▸ **Short exercise**: Can you render the listing as a numbered list without blank lines, starting from its first line and stopping after the line that contains "green circle: moved 10 px down"?

(Stored items)
— Start —

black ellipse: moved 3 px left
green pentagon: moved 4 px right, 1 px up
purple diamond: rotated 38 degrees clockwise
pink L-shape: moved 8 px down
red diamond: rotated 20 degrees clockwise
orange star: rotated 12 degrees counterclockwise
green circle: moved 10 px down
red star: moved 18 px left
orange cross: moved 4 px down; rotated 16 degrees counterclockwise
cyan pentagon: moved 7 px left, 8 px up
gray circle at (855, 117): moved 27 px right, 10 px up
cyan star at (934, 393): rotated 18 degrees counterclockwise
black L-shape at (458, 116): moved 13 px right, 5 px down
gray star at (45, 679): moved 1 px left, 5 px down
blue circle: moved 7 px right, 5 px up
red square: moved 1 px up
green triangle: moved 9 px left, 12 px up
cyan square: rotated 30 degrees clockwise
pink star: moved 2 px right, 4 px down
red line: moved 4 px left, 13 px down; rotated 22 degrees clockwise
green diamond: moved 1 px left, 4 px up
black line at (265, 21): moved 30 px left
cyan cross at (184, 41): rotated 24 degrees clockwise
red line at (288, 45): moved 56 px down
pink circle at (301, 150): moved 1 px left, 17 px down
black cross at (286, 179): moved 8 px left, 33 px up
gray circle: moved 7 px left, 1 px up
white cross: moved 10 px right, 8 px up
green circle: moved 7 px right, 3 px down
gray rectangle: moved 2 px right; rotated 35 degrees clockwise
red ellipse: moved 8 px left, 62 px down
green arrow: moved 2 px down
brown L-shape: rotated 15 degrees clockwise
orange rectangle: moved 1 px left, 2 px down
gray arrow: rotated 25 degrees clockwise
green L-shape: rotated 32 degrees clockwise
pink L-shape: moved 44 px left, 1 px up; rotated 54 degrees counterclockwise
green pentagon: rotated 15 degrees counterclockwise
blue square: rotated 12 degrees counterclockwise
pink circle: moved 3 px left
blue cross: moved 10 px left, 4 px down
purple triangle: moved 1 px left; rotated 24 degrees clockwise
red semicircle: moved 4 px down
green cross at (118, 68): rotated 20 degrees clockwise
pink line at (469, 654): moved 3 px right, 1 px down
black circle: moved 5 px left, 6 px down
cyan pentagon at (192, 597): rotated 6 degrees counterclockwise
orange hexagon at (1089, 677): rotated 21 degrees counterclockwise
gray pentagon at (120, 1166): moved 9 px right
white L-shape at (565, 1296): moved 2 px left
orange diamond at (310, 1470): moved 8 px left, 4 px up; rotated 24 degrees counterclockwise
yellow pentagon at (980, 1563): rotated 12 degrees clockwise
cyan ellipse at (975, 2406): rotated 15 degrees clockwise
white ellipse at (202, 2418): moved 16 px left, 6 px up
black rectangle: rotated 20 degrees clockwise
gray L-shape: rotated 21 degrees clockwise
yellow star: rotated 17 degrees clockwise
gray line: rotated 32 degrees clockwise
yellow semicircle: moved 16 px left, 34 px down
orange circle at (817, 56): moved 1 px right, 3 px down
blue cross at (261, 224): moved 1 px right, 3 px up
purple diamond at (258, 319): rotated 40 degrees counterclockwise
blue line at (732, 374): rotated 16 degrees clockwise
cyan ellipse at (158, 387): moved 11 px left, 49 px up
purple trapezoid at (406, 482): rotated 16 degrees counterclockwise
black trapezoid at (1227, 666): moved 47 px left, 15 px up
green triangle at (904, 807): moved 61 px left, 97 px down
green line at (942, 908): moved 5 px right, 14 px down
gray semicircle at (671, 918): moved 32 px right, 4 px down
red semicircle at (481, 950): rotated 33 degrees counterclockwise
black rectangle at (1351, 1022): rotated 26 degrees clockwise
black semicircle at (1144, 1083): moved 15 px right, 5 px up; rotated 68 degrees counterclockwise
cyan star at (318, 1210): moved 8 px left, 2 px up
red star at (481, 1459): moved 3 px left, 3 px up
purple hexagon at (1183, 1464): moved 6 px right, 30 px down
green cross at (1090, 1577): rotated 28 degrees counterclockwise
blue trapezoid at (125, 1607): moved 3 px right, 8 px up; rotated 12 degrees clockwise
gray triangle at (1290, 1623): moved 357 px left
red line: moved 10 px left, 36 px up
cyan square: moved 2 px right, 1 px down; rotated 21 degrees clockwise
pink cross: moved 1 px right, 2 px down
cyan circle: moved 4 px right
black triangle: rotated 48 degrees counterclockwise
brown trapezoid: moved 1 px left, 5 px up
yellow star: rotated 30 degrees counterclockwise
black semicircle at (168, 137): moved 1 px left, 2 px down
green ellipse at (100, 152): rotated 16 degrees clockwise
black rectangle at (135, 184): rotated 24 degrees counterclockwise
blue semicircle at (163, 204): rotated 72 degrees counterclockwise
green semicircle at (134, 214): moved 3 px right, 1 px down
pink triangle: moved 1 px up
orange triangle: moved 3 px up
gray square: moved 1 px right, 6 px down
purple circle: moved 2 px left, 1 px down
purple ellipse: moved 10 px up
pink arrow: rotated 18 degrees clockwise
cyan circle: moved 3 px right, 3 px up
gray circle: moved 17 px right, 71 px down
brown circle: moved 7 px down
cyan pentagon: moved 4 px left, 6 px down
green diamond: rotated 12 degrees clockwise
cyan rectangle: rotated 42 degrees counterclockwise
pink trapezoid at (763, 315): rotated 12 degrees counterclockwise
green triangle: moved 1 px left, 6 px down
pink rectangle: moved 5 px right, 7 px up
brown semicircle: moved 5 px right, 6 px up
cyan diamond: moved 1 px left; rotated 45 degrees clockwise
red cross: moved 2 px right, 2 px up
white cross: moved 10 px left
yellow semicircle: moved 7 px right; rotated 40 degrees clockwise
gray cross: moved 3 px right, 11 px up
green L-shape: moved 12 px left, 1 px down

— End —

▸ **Task output**:
1. black ellipse: moved 3 px left
2. green pentagon: moved 4 px right, 1 px up
3. purple diamond: rotated 38 degrees clockwise
4. pink L-shape: moved 8 px down
5. red diamond: rotated 20 degrees clockwise
6. orange star: rotated 12 degrees counterclockwise
7. green circle: moved 10 px down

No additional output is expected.